# The data:

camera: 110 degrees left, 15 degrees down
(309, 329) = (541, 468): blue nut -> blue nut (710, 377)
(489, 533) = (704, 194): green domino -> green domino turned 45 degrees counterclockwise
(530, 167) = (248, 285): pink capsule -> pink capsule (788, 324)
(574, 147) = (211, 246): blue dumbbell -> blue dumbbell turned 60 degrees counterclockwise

# What you need to do:
Return each full line of the entries that contains the word "turned".

# Written reply:
(489, 533) = (704, 194): green domino -> green domino turned 45 degrees counterclockwise
(574, 147) = (211, 246): blue dumbbell -> blue dumbbell turned 60 degrees counterclockwise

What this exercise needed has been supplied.